## Excerpted data

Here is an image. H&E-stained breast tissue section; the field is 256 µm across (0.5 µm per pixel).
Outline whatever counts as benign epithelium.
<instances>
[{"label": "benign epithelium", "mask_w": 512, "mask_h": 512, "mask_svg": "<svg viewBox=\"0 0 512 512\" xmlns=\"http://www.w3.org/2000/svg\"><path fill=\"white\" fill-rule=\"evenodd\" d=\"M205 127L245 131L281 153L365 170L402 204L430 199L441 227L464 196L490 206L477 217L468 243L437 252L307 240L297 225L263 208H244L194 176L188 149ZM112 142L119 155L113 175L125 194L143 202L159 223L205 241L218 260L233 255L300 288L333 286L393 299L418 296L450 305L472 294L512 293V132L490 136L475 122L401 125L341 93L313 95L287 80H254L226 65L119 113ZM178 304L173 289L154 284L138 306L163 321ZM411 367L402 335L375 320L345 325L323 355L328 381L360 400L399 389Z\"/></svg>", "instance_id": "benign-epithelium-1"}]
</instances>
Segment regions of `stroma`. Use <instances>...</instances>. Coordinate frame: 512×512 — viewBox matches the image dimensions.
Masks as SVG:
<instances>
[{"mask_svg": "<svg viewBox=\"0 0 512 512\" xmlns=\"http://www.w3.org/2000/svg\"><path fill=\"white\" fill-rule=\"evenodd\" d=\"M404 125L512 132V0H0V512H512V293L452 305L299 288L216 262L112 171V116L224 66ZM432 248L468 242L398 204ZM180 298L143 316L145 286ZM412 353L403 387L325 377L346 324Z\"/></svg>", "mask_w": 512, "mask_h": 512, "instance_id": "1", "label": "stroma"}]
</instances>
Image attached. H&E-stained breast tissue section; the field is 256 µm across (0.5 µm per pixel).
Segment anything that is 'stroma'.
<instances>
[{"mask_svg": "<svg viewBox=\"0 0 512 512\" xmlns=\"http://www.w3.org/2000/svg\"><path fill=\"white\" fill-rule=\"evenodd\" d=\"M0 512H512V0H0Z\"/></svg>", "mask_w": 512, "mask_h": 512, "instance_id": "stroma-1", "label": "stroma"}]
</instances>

## What is asked
Extract the listing in its entirety and repeat it exactly.

## Exercise result
Here is an image. H&E-stained breast tissue section; the field is 256 µm across (0.5 µm per pixel).
Outline whatever counts as benign epithelium.
<instances>
[{"label": "benign epithelium", "mask_w": 512, "mask_h": 512, "mask_svg": "<svg viewBox=\"0 0 512 512\" xmlns=\"http://www.w3.org/2000/svg\"><path fill=\"white\" fill-rule=\"evenodd\" d=\"M205 127L245 131L281 153L365 170L402 204L430 199L441 227L464 196L490 206L477 217L468 243L437 252L307 240L297 225L263 208H244L194 176L188 149ZM112 142L119 155L113 175L125 194L143 202L159 223L205 241L218 260L233 255L300 288L333 286L393 299L418 296L450 305L472 294L512 293V132L490 136L475 122L401 125L341 93L313 95L287 80H254L226 65L119 113ZM178 304L173 289L154 284L138 306L163 321ZM411 367L402 335L375 320L345 325L323 355L328 381L360 400L399 389Z\"/></svg>", "instance_id": "benign-epithelium-1"}]
</instances>
Segment regions of `stroma`. Use <instances>...</instances>. Coordinate frame: 512×512 — viewBox matches the image dimensions.
Masks as SVG:
<instances>
[{"mask_svg": "<svg viewBox=\"0 0 512 512\" xmlns=\"http://www.w3.org/2000/svg\"><path fill=\"white\" fill-rule=\"evenodd\" d=\"M404 125L512 132V0H0V512H512V293L452 305L299 288L216 262L112 171V116L224 66ZM432 248L468 242L398 204ZM180 298L143 316L145 286ZM412 353L403 387L325 377L346 324Z\"/></svg>", "mask_w": 512, "mask_h": 512, "instance_id": "1", "label": "stroma"}]
</instances>
Image attached. H&E-stained breast tissue section; the field is 256 µm across (0.5 µm per pixel).
Segment anything that is 'stroma'.
<instances>
[{"mask_svg": "<svg viewBox=\"0 0 512 512\" xmlns=\"http://www.w3.org/2000/svg\"><path fill=\"white\" fill-rule=\"evenodd\" d=\"M0 512H512V0H0Z\"/></svg>", "mask_w": 512, "mask_h": 512, "instance_id": "stroma-1", "label": "stroma"}]
</instances>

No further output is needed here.